§ **What you should do**:
Send each entry back exactly as given, pictures excluded.

───── Supplied records

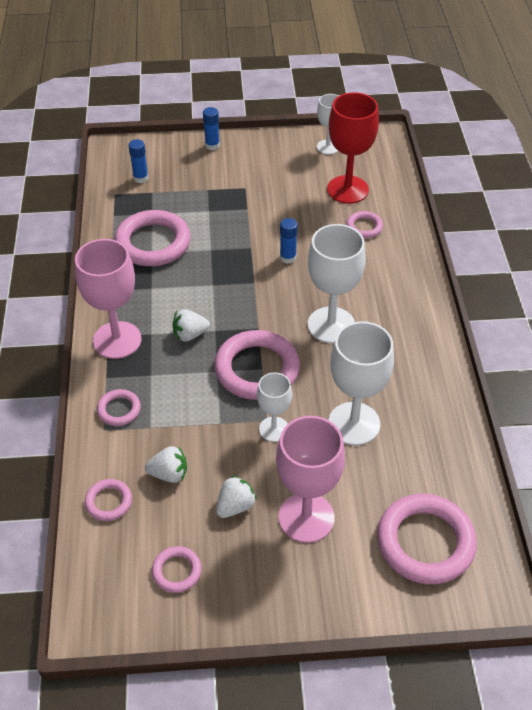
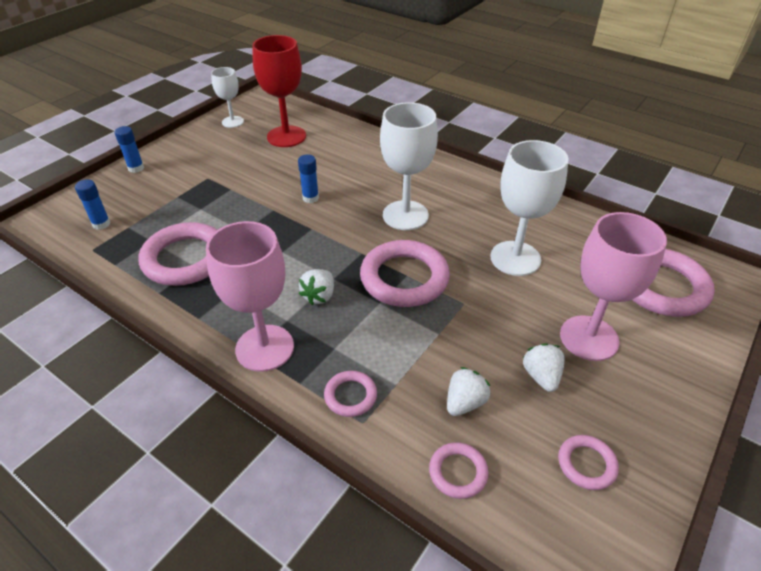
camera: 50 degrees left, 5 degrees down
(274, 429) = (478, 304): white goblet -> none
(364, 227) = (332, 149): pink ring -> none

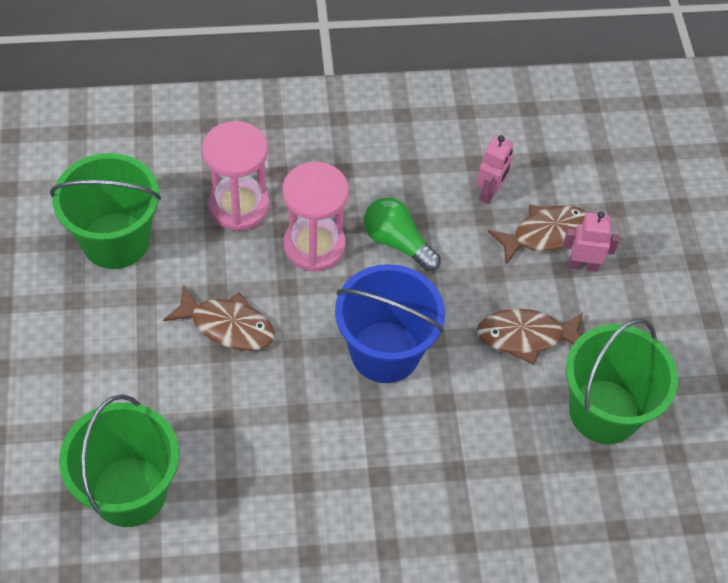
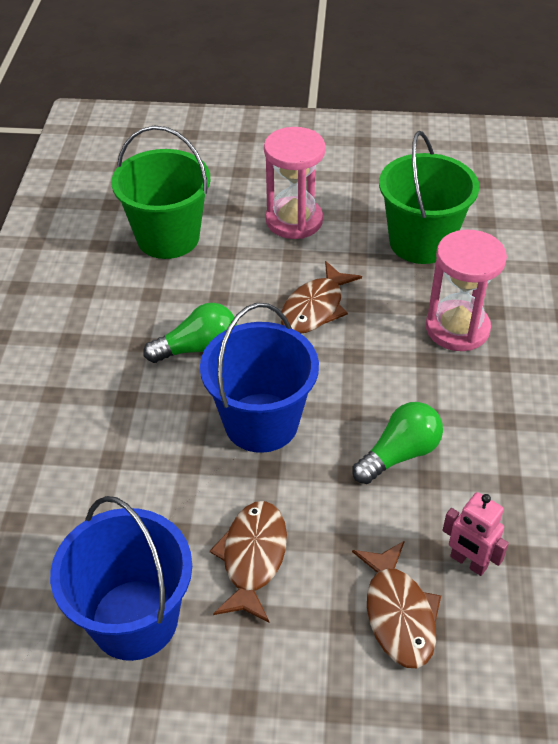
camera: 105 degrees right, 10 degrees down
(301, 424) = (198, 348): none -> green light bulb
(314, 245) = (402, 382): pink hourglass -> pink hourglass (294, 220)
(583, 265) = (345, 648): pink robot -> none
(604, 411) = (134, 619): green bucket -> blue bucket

──────────

§ **Answer space**:
camera: 50 degrees left, 5 degrees down
(274, 429) = (478, 304): white goblet -> none
(364, 227) = (332, 149): pink ring -> none

camera: 105 degrees right, 10 degrees down
(301, 424) = (198, 348): none -> green light bulb
(314, 245) = (402, 382): pink hourglass -> pink hourglass (294, 220)
(583, 265) = (345, 648): pink robot -> none
(604, 411) = (134, 619): green bucket -> blue bucket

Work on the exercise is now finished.